▶ **Assigned task**: Copy out each line below containing "yellow".
━━ Dataset excerpts
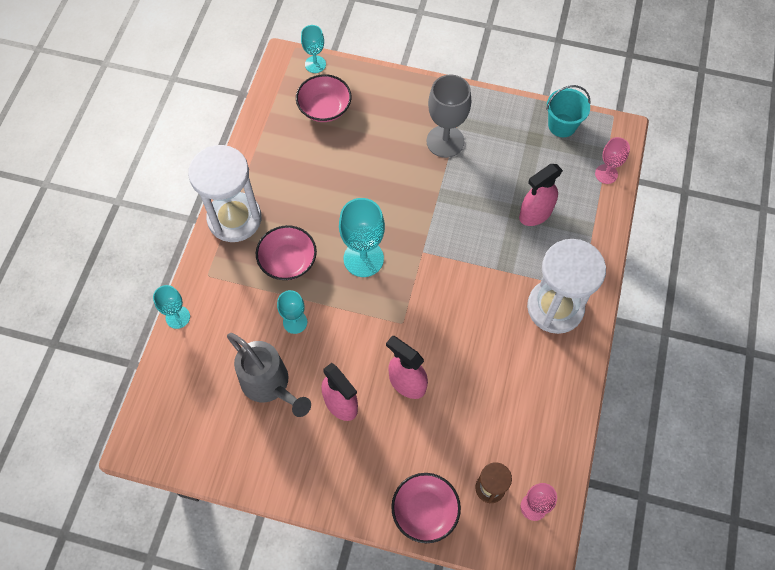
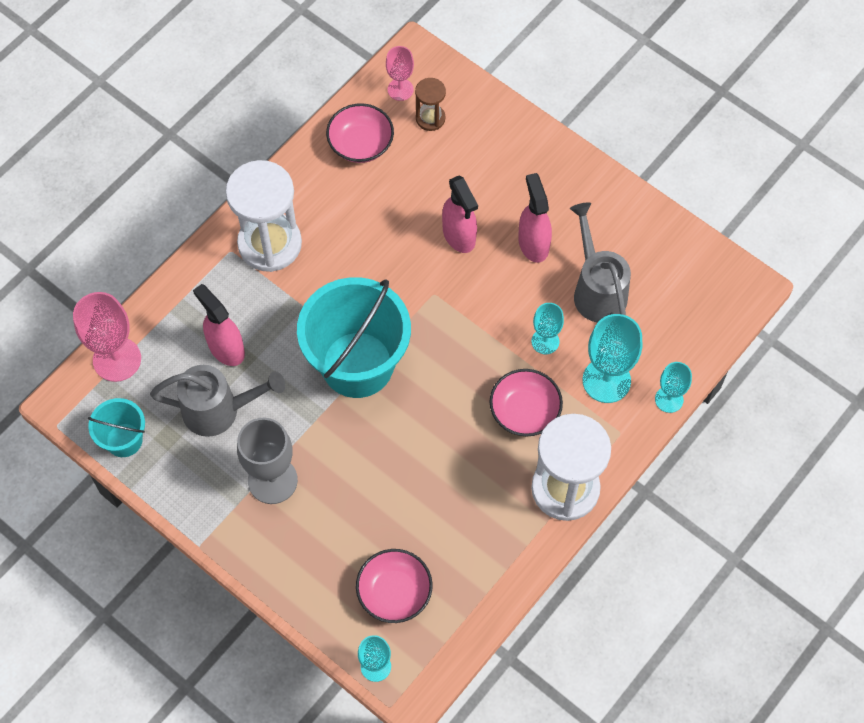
camera: 155 degrees left, 0 degrees up
(363, 258) = (440, 379): turquoise goblet -> turquoise goblet (606, 380)
(425, 511) = (499, 125): pink bowl -> pink bowl (361, 144)
(431, 243) = (357, 364): none -> turquoise bucket
(511, 170) = (219, 410): none -> grey watering can
(535, 214) = (226, 348): pink spray bottle -> pink spray bottle turned 120 degrees counterclockwise
(606, 174) = (117, 359): pink goblet -> pink goblet, size x1.71

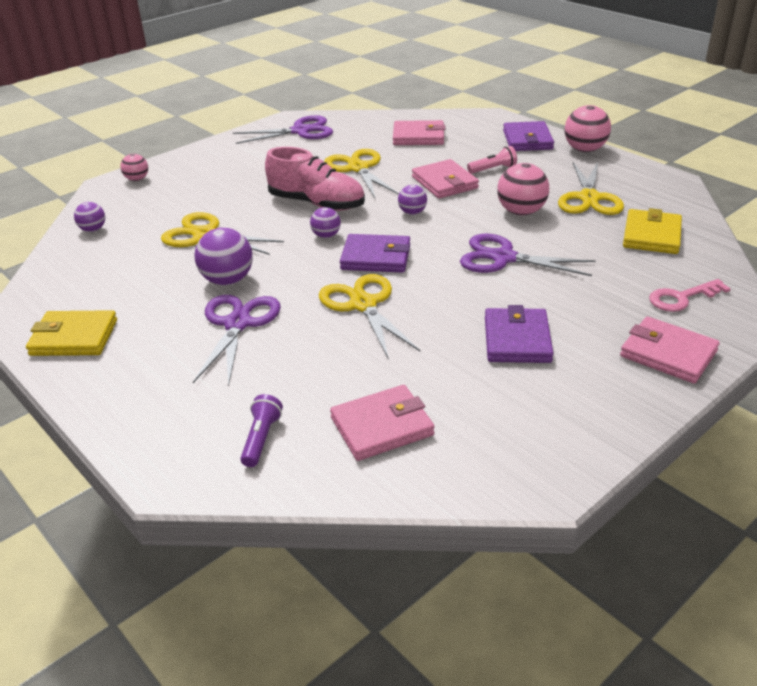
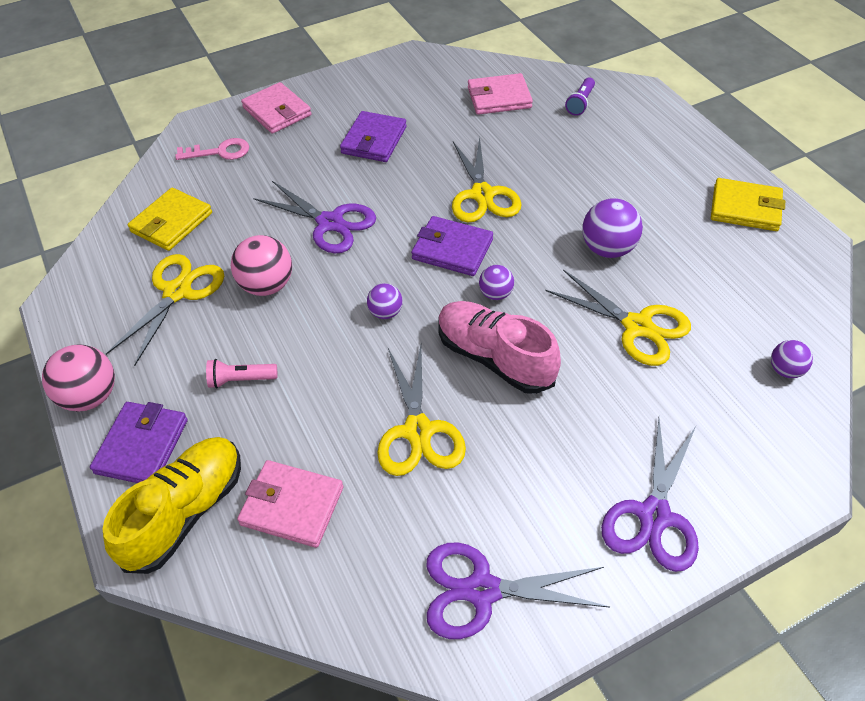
camera: 165 degrees left, 15 degrees up
(137, 179) = (758, 489): pink ball -> none
(237, 324) = (597, 195): purple scissors -> purple scissors (654, 515)
(444, 183) = (319, 364): pink wallet -> none
(476, 127) = (186, 512): none -> yellow shoe

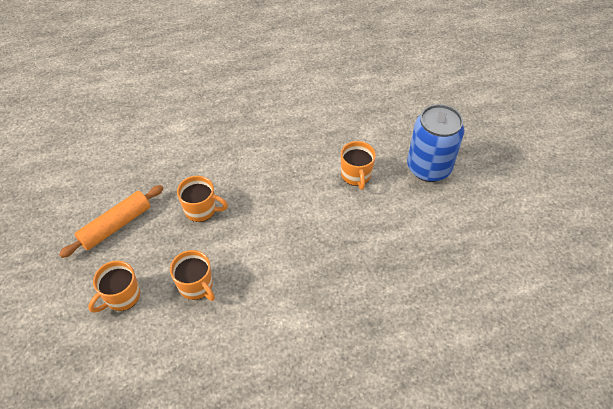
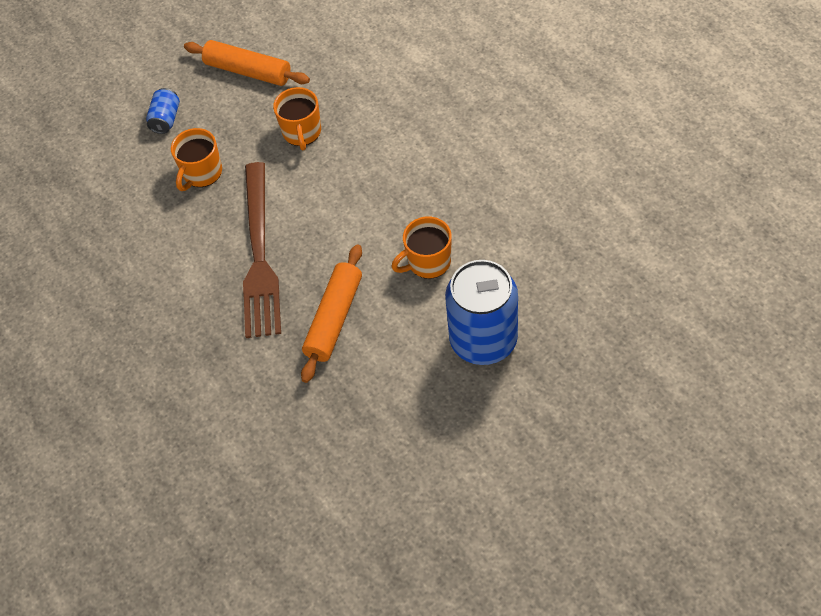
camera: 75 degrees right, 5 degrees up
(121, 297) = (166, 119): orange mug -> blue can
(298, 269) = (259, 255): none -> brown fork
(377, 240) = (334, 318): none -> orange rolling pin

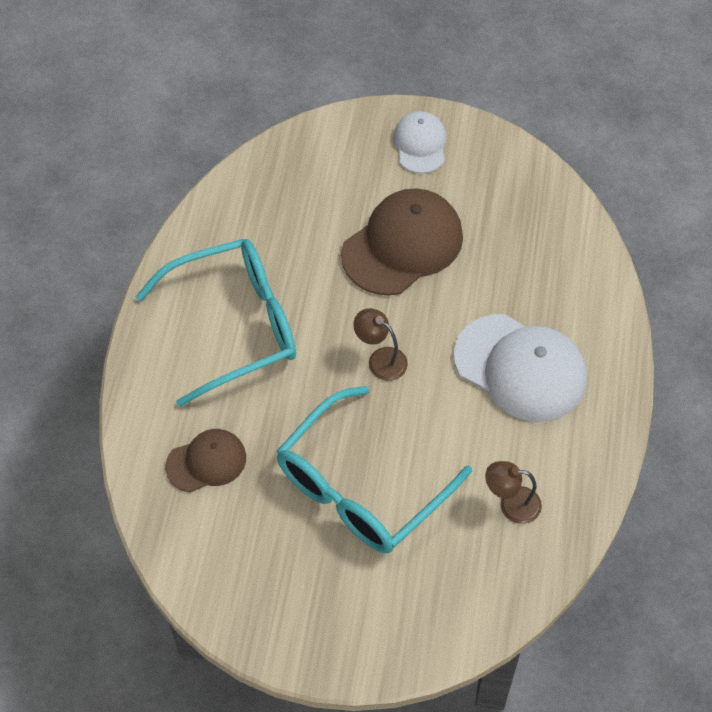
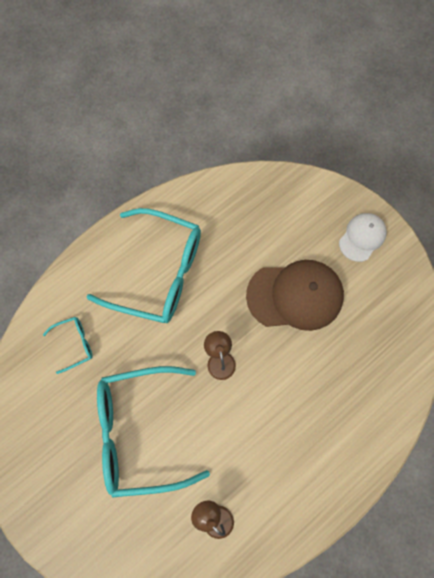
camera: 40 degrees right, 15 degrees up
(206, 462) = (74, 344): brown cap -> turquoise glasses
(520, 368) = (295, 432): white cap -> none

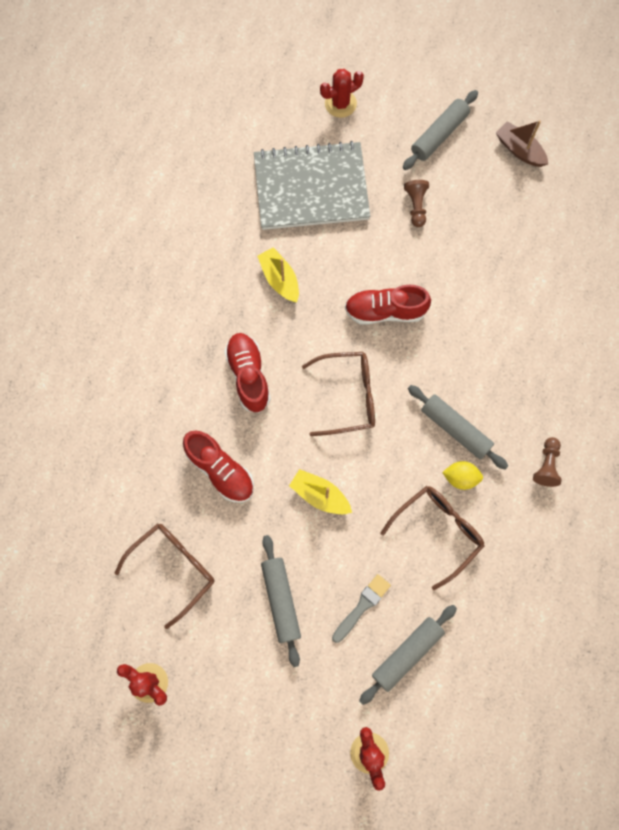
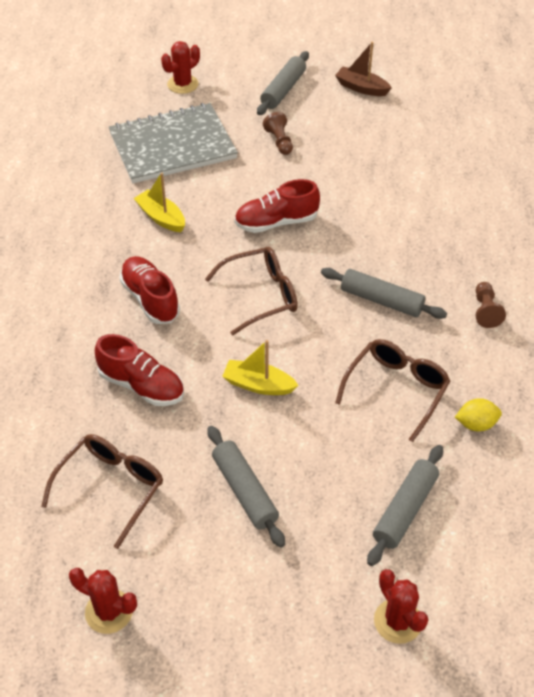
camera: 15 degrees left, 25 degrees down
(362, 606) = (338, 476): grey brush -> none
(460, 477) = (402, 339): yellow lemon -> yellow lemon (476, 424)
━━━━
▶ **Expected answer**:
(476, 127) = (186, 512): none -> yellow shoe
(460, 477) = (402, 339): yellow lemon -> yellow lemon (476, 424)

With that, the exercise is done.